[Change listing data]
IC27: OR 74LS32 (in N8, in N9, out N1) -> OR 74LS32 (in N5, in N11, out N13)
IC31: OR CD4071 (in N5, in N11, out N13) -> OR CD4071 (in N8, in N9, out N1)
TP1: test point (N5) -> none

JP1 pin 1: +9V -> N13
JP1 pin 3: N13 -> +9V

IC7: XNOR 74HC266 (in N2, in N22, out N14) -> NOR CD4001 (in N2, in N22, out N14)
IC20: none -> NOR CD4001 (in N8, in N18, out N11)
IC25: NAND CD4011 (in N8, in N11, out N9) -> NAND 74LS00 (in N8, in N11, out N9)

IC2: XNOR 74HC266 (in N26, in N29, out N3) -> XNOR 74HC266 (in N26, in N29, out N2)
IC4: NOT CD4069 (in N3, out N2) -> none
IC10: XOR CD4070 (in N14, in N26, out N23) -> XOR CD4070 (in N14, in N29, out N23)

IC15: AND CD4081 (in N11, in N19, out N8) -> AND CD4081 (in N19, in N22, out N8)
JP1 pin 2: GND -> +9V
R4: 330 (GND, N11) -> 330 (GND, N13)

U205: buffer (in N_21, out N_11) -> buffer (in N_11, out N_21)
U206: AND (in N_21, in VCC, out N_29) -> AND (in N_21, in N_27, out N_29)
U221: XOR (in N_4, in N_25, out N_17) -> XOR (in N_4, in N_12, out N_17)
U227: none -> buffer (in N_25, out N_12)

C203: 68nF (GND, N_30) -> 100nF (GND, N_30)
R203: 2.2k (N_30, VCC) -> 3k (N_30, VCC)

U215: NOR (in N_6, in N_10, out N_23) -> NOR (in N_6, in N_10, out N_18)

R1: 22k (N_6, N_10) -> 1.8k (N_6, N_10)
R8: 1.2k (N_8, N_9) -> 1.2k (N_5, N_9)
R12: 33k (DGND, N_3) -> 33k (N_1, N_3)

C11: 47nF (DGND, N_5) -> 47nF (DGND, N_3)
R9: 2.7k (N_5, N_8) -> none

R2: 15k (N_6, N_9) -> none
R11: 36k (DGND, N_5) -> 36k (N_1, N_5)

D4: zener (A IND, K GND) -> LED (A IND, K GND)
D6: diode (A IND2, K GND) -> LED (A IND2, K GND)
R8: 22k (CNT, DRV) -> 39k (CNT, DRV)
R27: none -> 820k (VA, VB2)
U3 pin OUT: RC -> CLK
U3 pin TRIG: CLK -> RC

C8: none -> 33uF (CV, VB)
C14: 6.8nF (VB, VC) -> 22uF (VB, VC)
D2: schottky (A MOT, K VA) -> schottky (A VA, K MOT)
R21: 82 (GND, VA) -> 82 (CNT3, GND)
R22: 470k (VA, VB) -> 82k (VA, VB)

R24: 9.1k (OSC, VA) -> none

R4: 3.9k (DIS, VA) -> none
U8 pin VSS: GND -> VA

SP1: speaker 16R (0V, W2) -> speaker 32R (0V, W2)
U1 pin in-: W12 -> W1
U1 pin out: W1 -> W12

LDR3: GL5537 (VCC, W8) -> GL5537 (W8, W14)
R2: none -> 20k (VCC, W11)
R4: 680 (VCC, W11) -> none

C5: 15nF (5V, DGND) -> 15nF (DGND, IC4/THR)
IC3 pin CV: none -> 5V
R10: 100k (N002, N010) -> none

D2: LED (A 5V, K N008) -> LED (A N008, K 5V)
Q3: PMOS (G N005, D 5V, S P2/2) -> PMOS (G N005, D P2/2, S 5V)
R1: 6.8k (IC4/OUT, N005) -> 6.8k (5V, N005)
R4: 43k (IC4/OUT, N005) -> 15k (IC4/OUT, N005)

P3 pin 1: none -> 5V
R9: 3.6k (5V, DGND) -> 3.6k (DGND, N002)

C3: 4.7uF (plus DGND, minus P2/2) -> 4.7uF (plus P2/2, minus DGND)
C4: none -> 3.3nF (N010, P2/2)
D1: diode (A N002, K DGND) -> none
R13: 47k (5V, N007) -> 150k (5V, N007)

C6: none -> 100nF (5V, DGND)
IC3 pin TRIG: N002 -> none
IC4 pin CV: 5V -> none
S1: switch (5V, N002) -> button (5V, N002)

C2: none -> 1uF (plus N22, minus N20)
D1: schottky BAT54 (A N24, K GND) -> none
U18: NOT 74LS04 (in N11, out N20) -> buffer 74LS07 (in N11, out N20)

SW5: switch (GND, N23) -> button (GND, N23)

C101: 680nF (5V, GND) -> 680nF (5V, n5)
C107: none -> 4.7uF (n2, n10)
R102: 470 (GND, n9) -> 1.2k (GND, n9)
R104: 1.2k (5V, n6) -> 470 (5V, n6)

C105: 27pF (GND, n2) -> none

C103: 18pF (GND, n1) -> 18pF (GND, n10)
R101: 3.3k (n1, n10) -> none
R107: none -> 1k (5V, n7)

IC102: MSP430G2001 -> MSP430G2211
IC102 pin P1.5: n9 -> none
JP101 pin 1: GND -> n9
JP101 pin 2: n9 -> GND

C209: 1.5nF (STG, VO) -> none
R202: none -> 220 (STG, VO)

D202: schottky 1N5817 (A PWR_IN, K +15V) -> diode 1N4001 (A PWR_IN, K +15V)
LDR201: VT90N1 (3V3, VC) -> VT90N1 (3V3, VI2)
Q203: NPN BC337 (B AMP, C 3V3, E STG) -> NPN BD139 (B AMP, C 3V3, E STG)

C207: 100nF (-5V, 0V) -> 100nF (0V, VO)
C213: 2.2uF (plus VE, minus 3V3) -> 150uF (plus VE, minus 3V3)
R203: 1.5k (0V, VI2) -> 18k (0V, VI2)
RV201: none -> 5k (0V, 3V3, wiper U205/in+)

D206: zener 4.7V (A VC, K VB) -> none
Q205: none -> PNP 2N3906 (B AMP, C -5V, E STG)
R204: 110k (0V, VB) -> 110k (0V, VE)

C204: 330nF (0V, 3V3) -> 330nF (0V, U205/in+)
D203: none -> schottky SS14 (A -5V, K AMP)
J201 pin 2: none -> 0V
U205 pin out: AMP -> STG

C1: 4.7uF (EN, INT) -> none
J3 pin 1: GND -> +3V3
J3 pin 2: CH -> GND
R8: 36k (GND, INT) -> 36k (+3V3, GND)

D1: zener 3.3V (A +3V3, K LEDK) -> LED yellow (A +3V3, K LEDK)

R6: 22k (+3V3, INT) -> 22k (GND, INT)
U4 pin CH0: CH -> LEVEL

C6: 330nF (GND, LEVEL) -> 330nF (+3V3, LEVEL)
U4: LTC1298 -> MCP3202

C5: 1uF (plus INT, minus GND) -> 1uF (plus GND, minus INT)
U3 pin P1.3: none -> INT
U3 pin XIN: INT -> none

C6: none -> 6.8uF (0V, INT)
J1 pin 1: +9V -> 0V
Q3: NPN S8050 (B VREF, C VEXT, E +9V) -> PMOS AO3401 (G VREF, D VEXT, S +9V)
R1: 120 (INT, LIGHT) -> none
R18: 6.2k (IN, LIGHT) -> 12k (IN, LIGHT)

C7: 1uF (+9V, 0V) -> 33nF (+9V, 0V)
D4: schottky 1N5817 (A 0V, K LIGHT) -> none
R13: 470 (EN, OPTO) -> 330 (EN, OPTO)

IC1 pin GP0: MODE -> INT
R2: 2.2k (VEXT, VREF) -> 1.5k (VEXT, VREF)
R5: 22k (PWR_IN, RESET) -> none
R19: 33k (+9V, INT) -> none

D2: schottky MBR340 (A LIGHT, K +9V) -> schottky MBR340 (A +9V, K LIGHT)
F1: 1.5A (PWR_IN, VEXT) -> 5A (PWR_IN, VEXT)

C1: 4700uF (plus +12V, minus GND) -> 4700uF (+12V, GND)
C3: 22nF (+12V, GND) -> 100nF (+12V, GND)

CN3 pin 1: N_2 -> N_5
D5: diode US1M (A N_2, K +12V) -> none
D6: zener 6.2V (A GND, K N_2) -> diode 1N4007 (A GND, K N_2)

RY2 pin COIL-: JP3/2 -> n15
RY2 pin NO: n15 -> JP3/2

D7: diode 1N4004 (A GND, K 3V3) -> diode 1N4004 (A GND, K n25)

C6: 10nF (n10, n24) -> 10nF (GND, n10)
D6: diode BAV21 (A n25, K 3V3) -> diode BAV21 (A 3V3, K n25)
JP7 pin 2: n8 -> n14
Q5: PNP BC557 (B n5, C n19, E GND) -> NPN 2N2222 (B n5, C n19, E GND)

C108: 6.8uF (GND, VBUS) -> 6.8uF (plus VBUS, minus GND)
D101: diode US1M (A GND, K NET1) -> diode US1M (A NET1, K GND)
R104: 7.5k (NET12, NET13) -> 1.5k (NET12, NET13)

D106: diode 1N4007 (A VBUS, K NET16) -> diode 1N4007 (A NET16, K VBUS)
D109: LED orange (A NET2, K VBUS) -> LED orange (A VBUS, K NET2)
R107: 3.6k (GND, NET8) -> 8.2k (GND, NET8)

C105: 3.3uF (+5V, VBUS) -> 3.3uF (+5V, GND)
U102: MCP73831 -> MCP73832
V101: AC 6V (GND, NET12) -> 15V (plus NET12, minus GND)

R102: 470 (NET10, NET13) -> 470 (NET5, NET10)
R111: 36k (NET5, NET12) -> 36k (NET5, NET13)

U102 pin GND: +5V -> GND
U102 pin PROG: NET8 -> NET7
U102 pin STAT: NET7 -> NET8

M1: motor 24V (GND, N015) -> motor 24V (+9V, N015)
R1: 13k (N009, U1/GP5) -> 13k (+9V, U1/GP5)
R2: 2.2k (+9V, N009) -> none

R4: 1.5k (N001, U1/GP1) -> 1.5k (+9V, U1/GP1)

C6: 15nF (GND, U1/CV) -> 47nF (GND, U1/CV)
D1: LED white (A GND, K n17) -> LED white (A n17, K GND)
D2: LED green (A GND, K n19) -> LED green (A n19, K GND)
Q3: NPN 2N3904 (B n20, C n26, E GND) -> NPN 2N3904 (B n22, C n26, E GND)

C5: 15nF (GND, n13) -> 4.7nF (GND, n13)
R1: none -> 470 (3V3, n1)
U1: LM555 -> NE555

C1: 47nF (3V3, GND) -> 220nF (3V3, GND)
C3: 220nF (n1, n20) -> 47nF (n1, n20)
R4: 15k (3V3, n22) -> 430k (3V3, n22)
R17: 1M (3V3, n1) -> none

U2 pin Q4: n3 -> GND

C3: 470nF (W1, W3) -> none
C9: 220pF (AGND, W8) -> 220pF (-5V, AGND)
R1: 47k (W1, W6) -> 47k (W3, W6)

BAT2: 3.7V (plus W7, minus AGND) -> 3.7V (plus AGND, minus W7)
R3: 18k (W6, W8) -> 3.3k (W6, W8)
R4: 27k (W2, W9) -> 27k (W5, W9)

▸ PROBLEM TO WORK ON
From the entries above, extract only the lines running from the one containing "U206: AND (in" through the one containing "R1: 22k (N_6, N_10) -> 1.8k (N_6, N_10)", inclusive.

▸ TASK ANSWER
U206: AND (in N_21, in VCC, out N_29) -> AND (in N_21, in N_27, out N_29)
U221: XOR (in N_4, in N_25, out N_17) -> XOR (in N_4, in N_12, out N_17)
U227: none -> buffer (in N_25, out N_12)

C203: 68nF (GND, N_30) -> 100nF (GND, N_30)
R203: 2.2k (N_30, VCC) -> 3k (N_30, VCC)

U215: NOR (in N_6, in N_10, out N_23) -> NOR (in N_6, in N_10, out N_18)

R1: 22k (N_6, N_10) -> 1.8k (N_6, N_10)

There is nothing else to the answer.